Segment Start: RECORDED INFORMATION

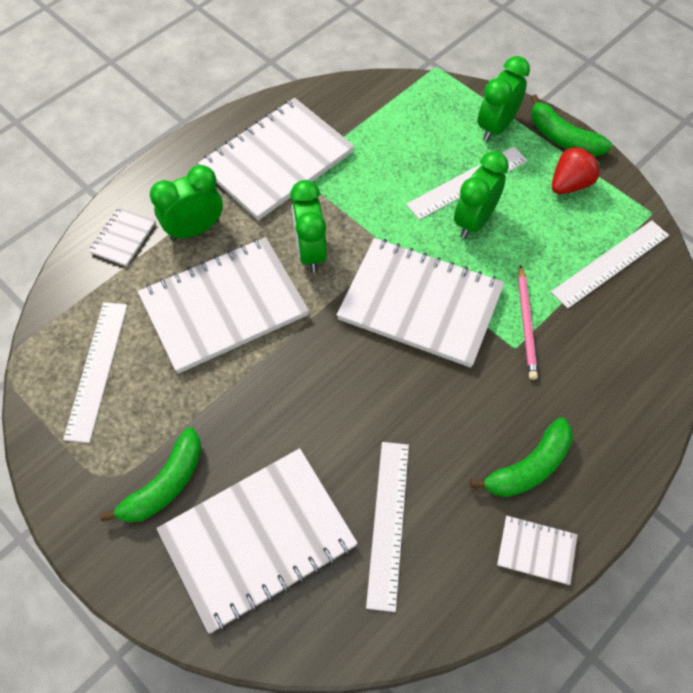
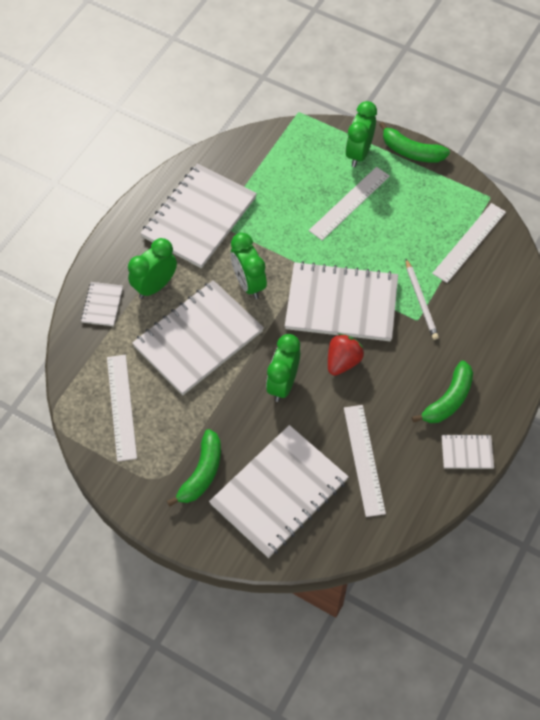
camera: 15 degrees left, 0 degrees up
(474, 221) = (363, 232): green clock -> green clock (283, 384)
(526, 324) = (421, 301): pink pencil -> white pencil
(570, 184) = (425, 188): red strawberry -> red strawberry (343, 361)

Segment End: RECORDED INFORMATION

== REQUIRED WORK ==
From the material above, print everything exactly except the pictures.

== SOLUTION TO THE PROBLEM ==
camera: 15 degrees left, 0 degrees up
(474, 221) = (363, 232): green clock -> green clock (283, 384)
(526, 324) = (421, 301): pink pencil -> white pencil
(570, 184) = (425, 188): red strawberry -> red strawberry (343, 361)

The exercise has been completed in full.